▽

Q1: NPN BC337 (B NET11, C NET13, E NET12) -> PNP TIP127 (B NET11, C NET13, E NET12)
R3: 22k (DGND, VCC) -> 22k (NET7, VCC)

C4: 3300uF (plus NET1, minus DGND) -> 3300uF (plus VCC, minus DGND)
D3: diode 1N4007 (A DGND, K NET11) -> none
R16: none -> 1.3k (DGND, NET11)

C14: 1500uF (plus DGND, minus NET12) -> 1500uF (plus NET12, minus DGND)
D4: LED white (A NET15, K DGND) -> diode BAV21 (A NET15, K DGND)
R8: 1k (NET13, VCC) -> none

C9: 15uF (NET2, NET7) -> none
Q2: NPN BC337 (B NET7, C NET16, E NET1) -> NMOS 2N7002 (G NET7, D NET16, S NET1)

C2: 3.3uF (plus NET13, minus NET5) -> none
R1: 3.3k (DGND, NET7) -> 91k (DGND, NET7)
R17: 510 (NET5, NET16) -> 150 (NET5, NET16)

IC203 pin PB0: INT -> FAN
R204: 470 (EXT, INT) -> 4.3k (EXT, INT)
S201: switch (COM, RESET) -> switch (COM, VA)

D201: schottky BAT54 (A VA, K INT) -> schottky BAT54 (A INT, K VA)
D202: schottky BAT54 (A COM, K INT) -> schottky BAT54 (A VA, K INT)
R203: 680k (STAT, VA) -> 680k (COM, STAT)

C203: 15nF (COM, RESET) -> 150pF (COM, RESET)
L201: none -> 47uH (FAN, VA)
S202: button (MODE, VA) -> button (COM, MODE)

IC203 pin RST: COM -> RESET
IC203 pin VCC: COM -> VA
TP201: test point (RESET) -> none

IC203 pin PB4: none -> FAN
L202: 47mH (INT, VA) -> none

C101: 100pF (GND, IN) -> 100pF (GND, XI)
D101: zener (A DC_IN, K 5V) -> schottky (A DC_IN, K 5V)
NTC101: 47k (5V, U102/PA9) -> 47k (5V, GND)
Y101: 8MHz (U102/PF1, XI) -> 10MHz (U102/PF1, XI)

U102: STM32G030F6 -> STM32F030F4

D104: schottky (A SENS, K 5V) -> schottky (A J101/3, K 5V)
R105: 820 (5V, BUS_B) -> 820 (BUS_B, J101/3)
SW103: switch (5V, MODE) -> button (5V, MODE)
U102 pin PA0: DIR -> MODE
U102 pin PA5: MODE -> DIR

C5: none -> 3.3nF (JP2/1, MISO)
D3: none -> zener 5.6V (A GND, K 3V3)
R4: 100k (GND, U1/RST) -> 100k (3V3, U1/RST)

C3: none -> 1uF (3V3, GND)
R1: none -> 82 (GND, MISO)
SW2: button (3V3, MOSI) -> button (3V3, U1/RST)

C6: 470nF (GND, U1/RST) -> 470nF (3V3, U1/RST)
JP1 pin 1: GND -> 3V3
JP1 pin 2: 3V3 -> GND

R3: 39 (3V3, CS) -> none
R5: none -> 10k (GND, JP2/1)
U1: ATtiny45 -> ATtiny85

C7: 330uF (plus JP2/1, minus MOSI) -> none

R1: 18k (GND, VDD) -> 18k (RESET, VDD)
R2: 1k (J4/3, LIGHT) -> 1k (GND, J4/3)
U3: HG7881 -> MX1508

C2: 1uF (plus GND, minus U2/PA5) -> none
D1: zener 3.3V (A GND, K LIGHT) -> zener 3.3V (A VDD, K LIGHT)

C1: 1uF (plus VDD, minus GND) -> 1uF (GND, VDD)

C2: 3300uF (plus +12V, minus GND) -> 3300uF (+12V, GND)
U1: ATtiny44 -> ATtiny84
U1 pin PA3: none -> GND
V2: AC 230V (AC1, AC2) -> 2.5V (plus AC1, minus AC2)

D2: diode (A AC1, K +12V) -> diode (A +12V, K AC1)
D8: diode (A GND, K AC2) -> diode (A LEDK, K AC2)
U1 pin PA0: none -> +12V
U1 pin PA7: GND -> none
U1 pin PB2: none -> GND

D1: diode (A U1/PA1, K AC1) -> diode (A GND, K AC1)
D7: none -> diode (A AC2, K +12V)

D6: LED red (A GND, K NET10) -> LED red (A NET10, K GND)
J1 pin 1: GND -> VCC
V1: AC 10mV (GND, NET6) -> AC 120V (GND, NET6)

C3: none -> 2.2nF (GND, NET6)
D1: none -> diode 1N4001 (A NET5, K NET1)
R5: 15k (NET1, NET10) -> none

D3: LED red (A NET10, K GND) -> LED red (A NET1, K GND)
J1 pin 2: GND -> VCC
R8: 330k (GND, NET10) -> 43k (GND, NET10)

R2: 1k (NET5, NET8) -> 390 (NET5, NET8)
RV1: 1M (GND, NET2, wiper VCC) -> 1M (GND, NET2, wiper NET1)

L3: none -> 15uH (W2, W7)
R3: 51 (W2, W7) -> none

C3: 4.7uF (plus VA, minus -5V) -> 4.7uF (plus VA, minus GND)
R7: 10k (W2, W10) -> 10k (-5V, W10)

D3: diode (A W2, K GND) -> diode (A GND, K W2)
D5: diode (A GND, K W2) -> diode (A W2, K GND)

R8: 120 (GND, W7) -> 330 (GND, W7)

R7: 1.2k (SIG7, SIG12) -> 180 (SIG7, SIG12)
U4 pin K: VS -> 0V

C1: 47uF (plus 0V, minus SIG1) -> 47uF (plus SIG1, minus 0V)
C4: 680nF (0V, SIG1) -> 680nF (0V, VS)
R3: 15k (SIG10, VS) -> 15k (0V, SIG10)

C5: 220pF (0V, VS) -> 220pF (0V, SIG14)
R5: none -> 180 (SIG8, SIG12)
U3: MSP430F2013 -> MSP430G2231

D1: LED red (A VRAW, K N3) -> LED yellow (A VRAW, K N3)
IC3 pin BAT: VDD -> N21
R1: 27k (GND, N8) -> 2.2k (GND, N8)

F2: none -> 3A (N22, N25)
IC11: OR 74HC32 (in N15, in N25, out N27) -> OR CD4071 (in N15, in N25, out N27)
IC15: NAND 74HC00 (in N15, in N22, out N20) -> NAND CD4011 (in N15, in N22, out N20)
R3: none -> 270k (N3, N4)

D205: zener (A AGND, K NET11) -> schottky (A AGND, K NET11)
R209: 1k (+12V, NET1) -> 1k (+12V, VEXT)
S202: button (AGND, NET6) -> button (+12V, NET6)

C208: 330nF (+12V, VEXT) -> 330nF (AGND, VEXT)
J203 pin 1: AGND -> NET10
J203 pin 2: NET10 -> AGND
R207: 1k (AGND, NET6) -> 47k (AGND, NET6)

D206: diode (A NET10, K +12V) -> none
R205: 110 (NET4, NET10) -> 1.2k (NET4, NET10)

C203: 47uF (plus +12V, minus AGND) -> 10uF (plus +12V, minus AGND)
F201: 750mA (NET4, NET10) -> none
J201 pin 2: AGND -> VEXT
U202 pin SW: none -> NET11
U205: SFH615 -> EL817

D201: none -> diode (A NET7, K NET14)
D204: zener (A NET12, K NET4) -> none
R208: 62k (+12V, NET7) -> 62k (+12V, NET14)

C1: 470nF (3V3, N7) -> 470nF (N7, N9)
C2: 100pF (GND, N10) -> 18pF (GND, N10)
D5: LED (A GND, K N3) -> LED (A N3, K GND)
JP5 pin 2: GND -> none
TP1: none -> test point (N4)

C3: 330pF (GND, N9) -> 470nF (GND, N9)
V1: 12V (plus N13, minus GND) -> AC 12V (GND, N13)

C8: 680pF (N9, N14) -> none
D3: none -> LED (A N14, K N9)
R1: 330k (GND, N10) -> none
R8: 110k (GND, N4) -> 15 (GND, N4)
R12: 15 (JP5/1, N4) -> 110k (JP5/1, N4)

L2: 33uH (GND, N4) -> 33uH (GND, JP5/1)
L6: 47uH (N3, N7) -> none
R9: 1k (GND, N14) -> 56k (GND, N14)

△

## What the task requires:
Determine how many lines of the material include the string "plus", and give only the resulting number.

## Output of the task:
12